**Instructions to follow:** Every line of the data is to be transcribed without error.

**Data section:**
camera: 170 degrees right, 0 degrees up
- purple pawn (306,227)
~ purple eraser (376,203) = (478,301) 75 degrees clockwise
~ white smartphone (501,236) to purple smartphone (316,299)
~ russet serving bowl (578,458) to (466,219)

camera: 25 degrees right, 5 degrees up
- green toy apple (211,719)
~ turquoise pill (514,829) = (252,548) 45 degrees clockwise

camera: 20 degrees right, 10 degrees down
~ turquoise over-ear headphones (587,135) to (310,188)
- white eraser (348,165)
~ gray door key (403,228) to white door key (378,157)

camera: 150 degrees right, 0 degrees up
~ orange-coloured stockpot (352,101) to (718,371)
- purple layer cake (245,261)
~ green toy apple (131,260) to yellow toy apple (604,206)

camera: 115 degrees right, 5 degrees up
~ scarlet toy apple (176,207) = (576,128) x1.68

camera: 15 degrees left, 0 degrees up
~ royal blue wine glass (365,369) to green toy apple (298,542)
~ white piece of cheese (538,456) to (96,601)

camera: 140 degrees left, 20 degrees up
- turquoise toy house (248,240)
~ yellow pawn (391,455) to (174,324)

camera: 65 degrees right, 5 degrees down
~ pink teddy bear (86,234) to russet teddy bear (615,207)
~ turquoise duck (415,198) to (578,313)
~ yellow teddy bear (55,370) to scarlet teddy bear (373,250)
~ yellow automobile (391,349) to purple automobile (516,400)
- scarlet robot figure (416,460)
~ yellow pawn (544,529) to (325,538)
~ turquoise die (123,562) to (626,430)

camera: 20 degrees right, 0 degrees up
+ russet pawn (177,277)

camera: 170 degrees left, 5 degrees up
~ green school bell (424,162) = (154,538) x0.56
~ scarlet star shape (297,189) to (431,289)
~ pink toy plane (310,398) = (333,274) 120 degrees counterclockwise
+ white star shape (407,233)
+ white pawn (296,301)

**Solved problem:**
camera: 170 degrees right, 0 degrees up
- purple pawn (306,227)
~ purple eraser (376,203) = (478,301) 75 degrees clockwise
~ white smartphone (501,236) to purple smartphone (316,299)
~ russet serving bowl (578,458) to (466,219)

camera: 25 degrees right, 5 degrees up
- green toy apple (211,719)
~ turquoise pill (514,829) = (252,548) 45 degrees clockwise

camera: 20 degrees right, 10 degrees down
~ turquoise over-ear headphones (587,135) to (310,188)
- white eraser (348,165)
~ gray door key (403,228) to white door key (378,157)

camera: 150 degrees right, 0 degrees up
~ orange-coloured stockpot (352,101) to (718,371)
- purple layer cake (245,261)
~ green toy apple (131,260) to yellow toy apple (604,206)

camera: 115 degrees right, 5 degrees up
~ scarlet toy apple (176,207) = (576,128) x1.68

camera: 15 degrees left, 0 degrees up
~ royal blue wine glass (365,369) to green toy apple (298,542)
~ white piece of cheese (538,456) to (96,601)

camera: 140 degrees left, 20 degrees up
- turquoise toy house (248,240)
~ yellow pawn (391,455) to (174,324)

camera: 65 degrees right, 5 degrees down
~ pink teddy bear (86,234) to russet teddy bear (615,207)
~ turquoise duck (415,198) to (578,313)
~ yellow teddy bear (55,370) to scarlet teddy bear (373,250)
~ yellow automobile (391,349) to purple automobile (516,400)
- scarlet robot figure (416,460)
~ yellow pawn (544,529) to (325,538)
~ turquoise die (123,562) to (626,430)

camera: 20 degrees right, 0 degrees up
+ russet pawn (177,277)

camera: 170 degrees left, 5 degrees up
~ green school bell (424,162) = (154,538) x0.56
~ scarlet star shape (297,189) to (431,289)
~ pink toy plane (310,398) = (333,274) 120 degrees counterclockwise
+ white star shape (407,233)
+ white pawn (296,301)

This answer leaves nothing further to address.